Source material
----
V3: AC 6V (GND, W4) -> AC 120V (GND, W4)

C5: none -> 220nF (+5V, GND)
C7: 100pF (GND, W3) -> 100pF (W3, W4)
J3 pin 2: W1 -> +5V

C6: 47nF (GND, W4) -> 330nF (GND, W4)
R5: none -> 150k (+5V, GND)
----
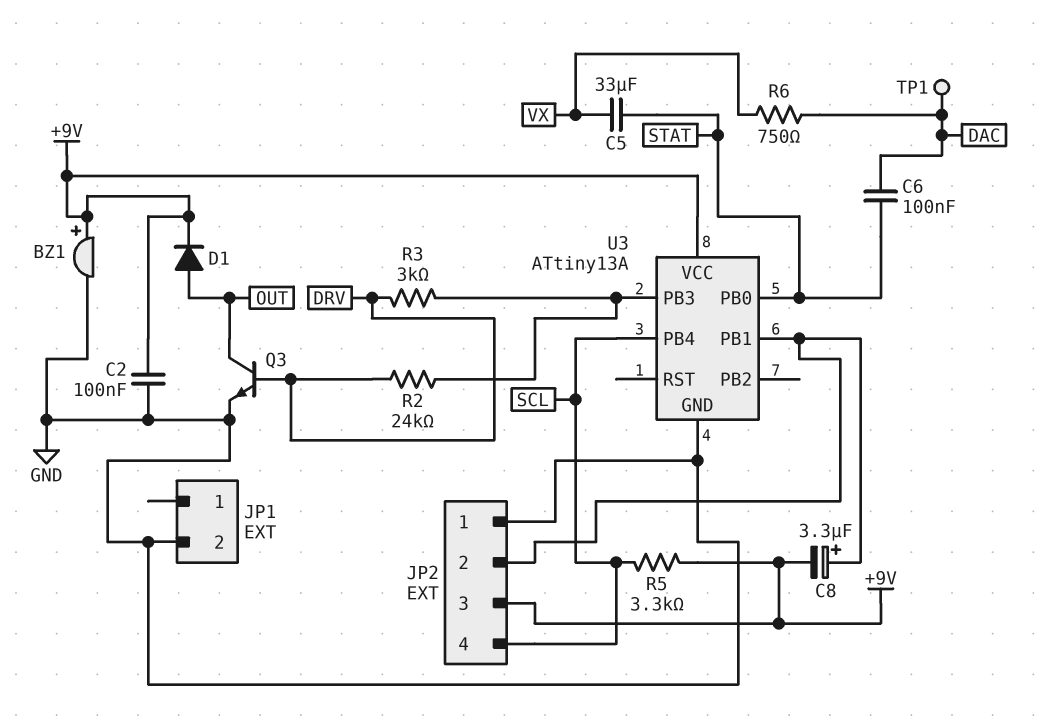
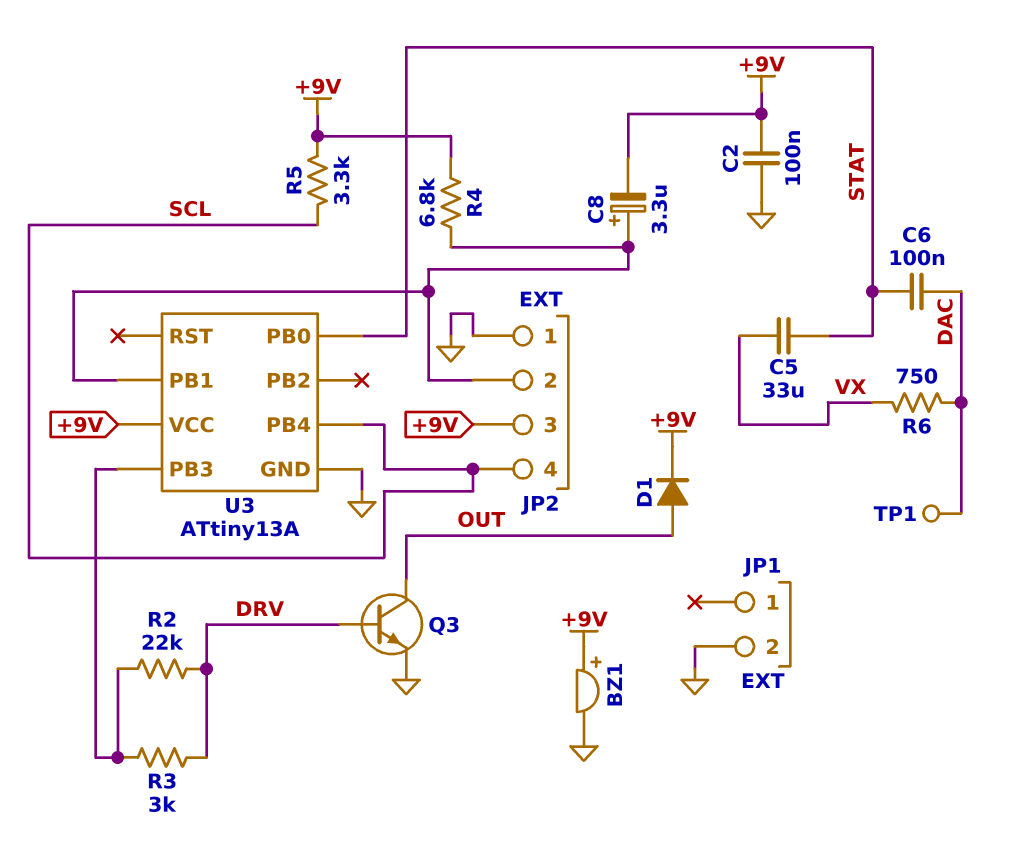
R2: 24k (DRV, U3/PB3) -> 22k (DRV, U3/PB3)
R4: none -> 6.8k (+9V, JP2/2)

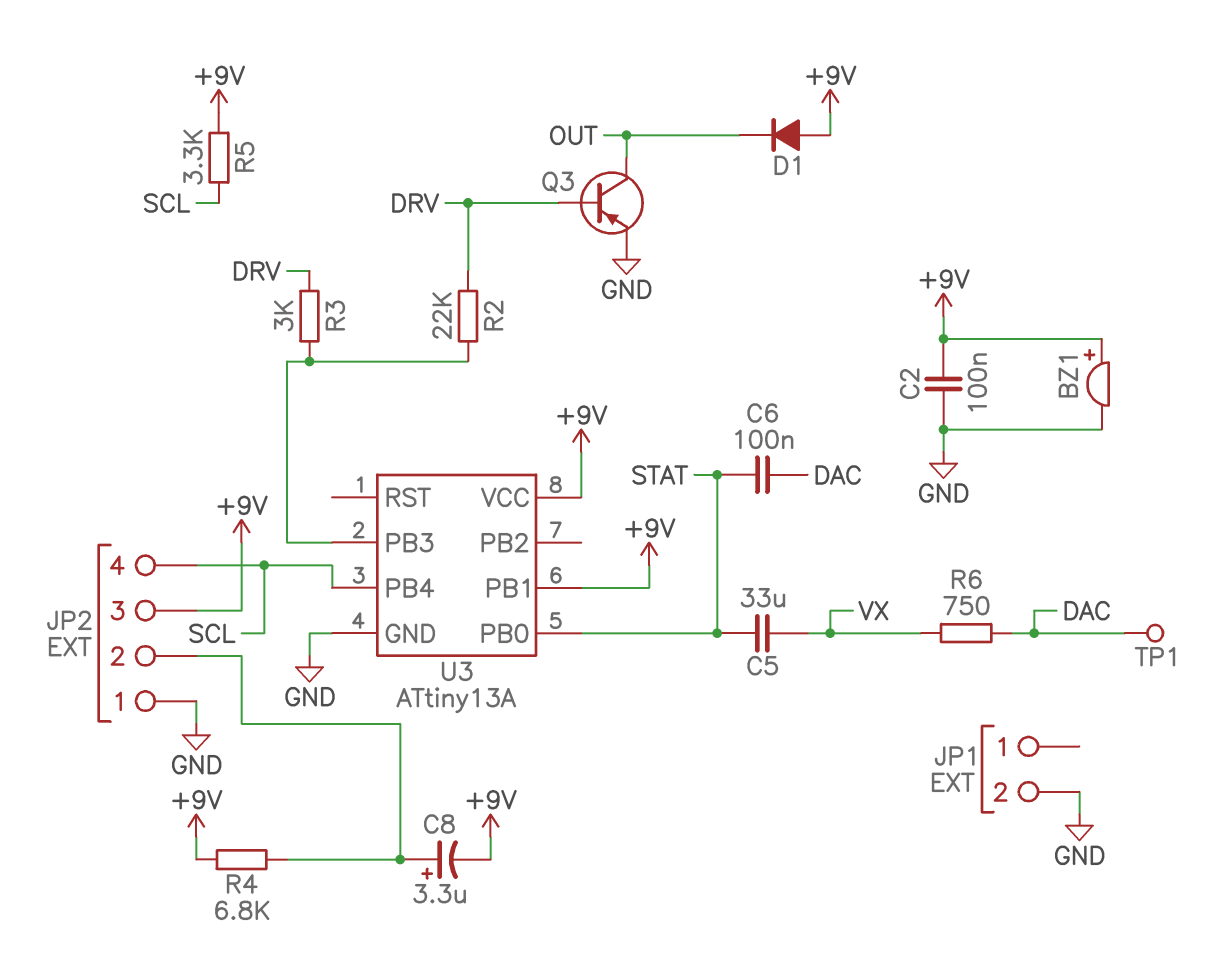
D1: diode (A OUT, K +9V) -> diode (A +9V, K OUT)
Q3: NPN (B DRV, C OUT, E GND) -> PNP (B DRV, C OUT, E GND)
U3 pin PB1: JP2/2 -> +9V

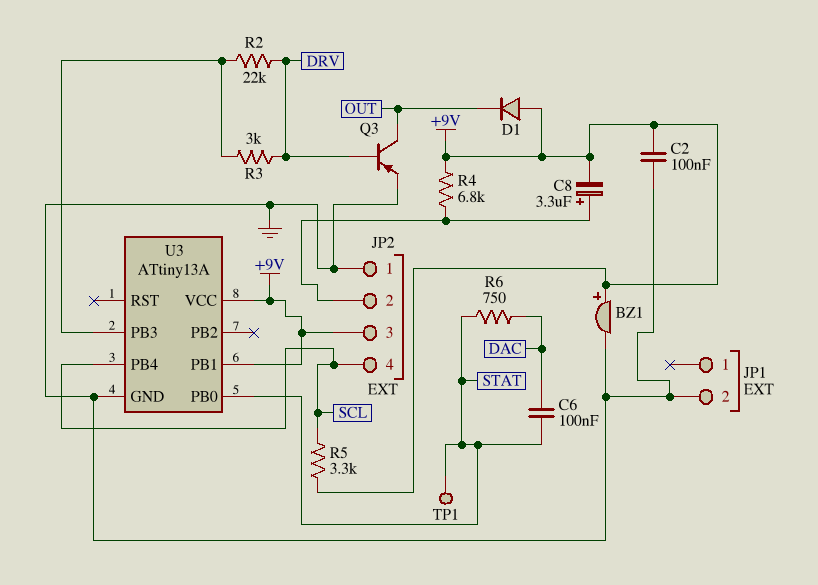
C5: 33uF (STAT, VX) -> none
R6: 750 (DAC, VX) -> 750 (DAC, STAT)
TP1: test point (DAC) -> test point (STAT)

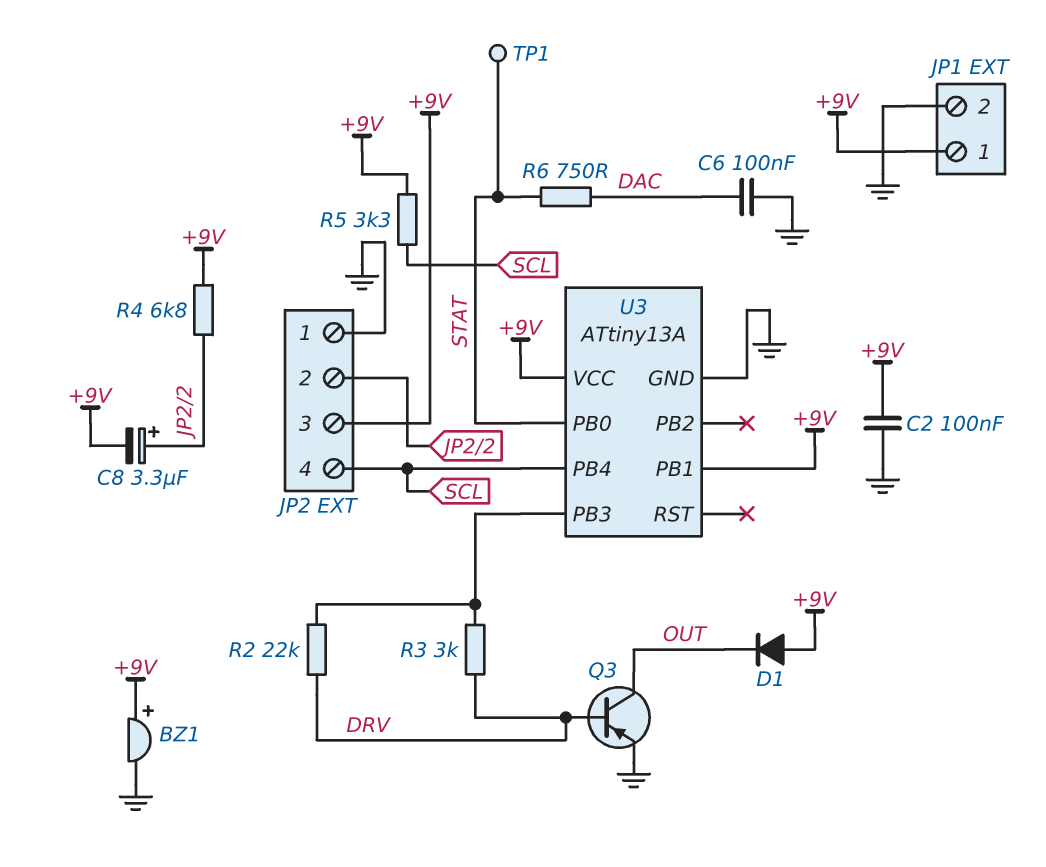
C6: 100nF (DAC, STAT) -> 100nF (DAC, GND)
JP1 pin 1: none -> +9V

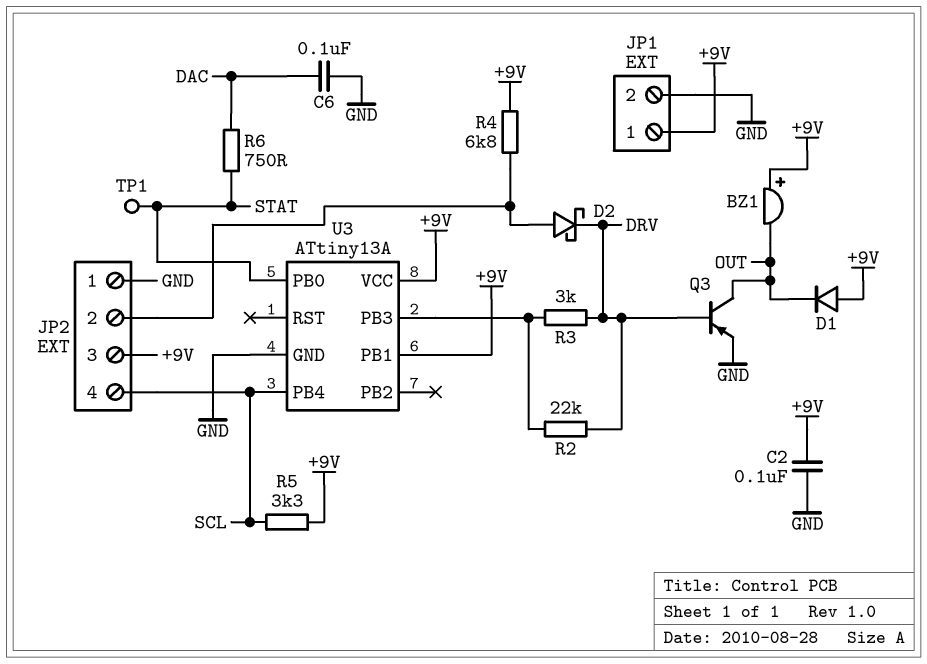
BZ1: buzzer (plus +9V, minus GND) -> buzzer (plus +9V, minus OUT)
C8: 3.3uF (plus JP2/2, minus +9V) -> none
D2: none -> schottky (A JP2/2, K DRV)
----
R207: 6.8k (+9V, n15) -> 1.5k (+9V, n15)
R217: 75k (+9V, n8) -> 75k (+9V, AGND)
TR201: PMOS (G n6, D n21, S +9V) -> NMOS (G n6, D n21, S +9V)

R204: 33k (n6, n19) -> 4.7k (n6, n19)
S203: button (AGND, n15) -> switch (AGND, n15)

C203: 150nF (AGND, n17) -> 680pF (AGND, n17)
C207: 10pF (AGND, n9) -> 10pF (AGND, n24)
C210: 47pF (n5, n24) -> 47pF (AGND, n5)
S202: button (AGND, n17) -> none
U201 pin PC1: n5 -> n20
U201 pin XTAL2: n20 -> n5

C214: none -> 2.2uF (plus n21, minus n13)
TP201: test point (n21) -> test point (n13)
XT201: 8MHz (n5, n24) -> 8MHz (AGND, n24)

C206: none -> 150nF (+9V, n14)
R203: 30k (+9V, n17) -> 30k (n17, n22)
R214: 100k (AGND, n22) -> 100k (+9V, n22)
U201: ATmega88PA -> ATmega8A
----
Exercise instructions
Write out exactly the lines above between the line with "V3: AC 6V (GND, W4) -> AC 120V (GND, W4)" and the line with "R5: none -> 150k (+5V, GND)", inclusive, and nothing beyond them.

Reply
V3: AC 6V (GND, W4) -> AC 120V (GND, W4)

C5: none -> 220nF (+5V, GND)
C7: 100pF (GND, W3) -> 100pF (W3, W4)
J3 pin 2: W1 -> +5V

C6: 47nF (GND, W4) -> 330nF (GND, W4)
R5: none -> 150k (+5V, GND)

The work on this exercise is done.